**Task goal**: Please could you give again the lines from the one holding "brown brick G6:H8" through the final line of the data below, exactly, with no other lines?

··· Dataset content ···

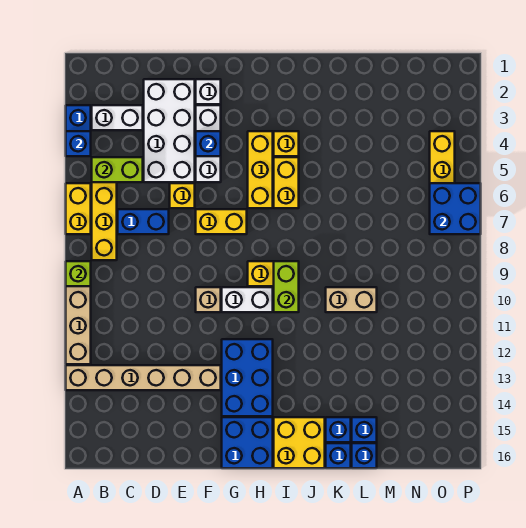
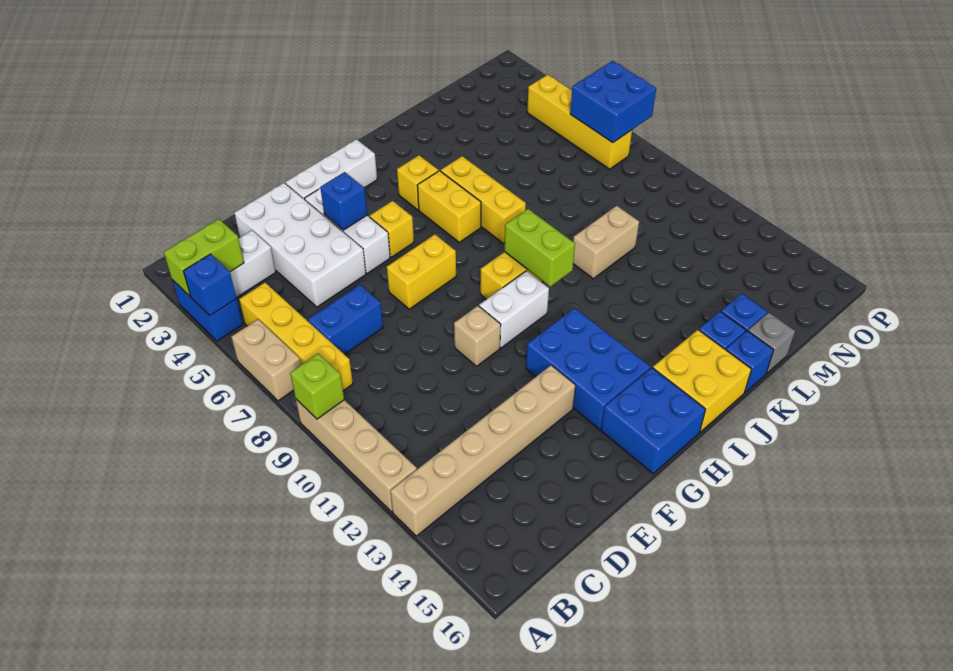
yellow brick A6:A7 level 1 -> tan brick A6:A7 level 1
lime brick B5:C5 level 2 -> lime brick A3:B3 level 2
yellow brick E6 level 1 -> yellow brick G5 level 1
white brick F2 level 1 -> white brick F2:H2 level 1
yellow brick H4:H6 level 1 -> yellow brick J5:J7 level 1
blue brick L16 level 1 -> grey brick L16 level 1

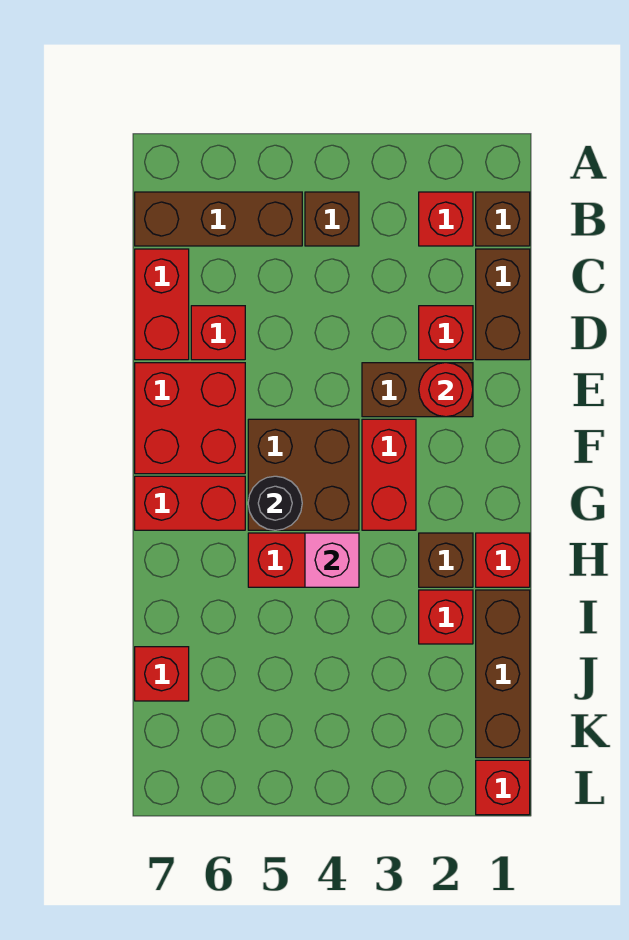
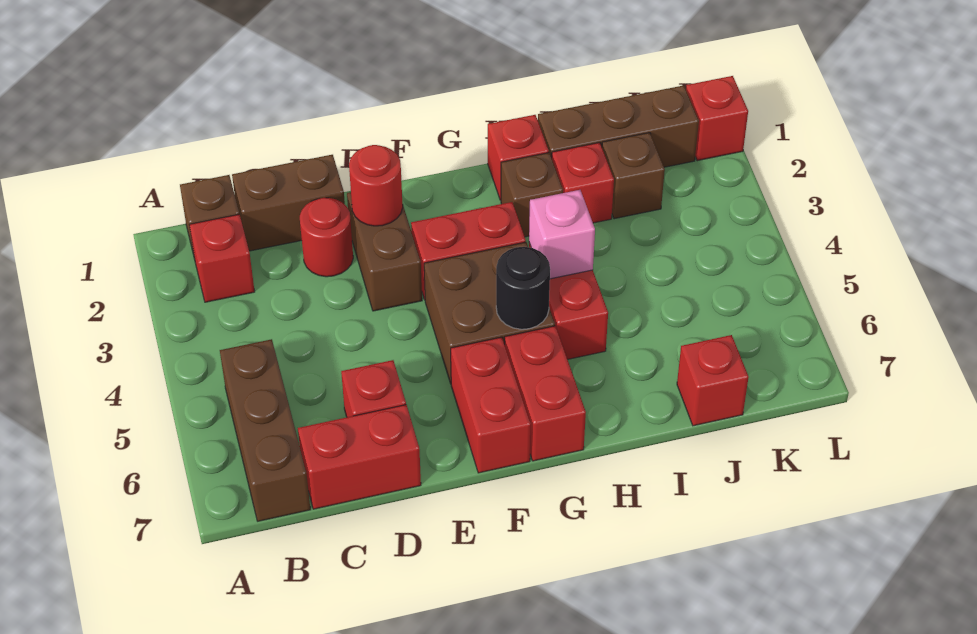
brown brick B4 level 1 -> brown brick J2 level 1
red brick D2 level 1 -> red round brick D2 level 1
red brick E6:F7 level 1 -> red brick F6:F7 level 1

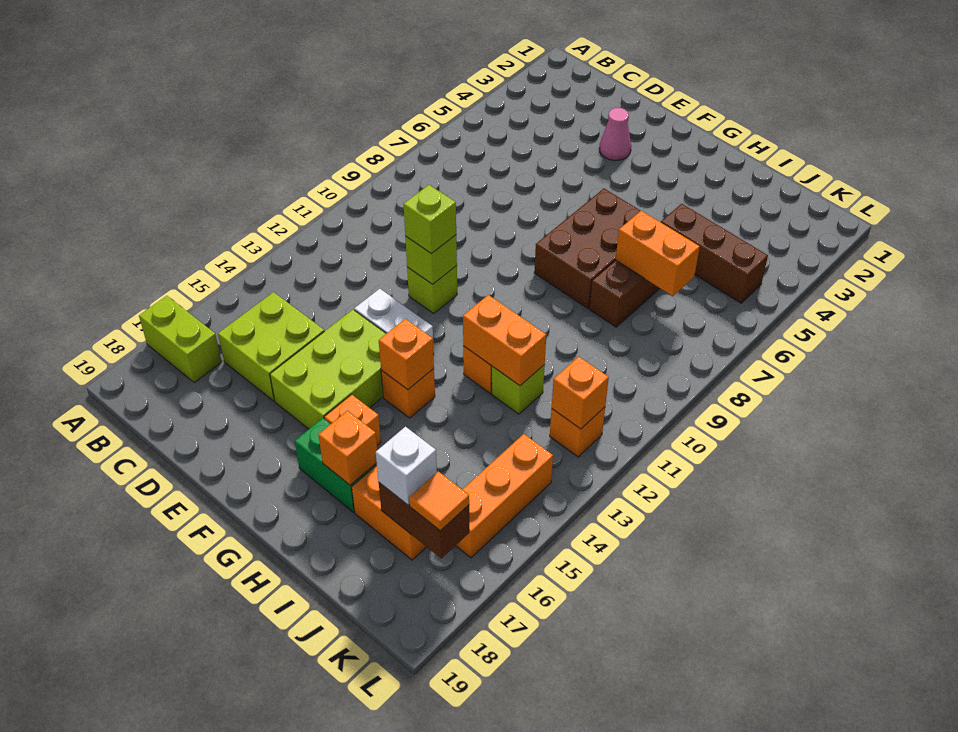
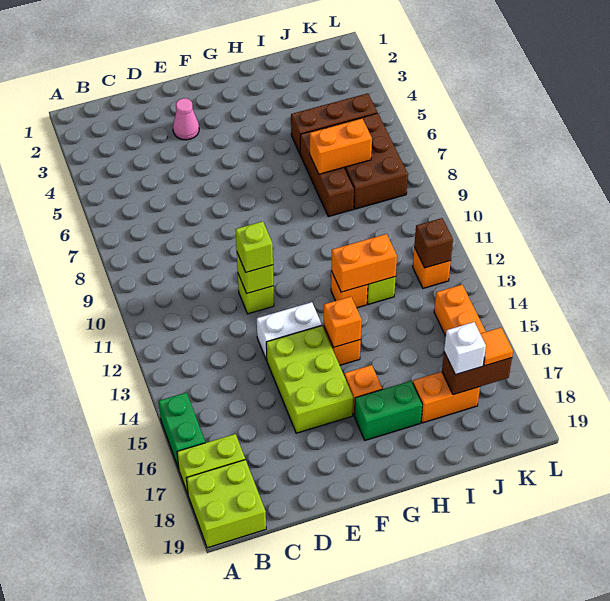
none -> green brick A15:A16 level 1
lime brick C15:D16 level 1 -> lime brick A18:B19 level 1
brown brick G6:H8 level 1 -> brown brick J6:K8 level 1
orange brick H17 level 2 -> none
orange brick K12 level 2 -> brown brick K12 level 2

···

**Solution for this exercise**:
brown brick G6:H8 level 1 -> brown brick J6:K8 level 1
orange brick H17 level 2 -> none
orange brick K12 level 2 -> brown brick K12 level 2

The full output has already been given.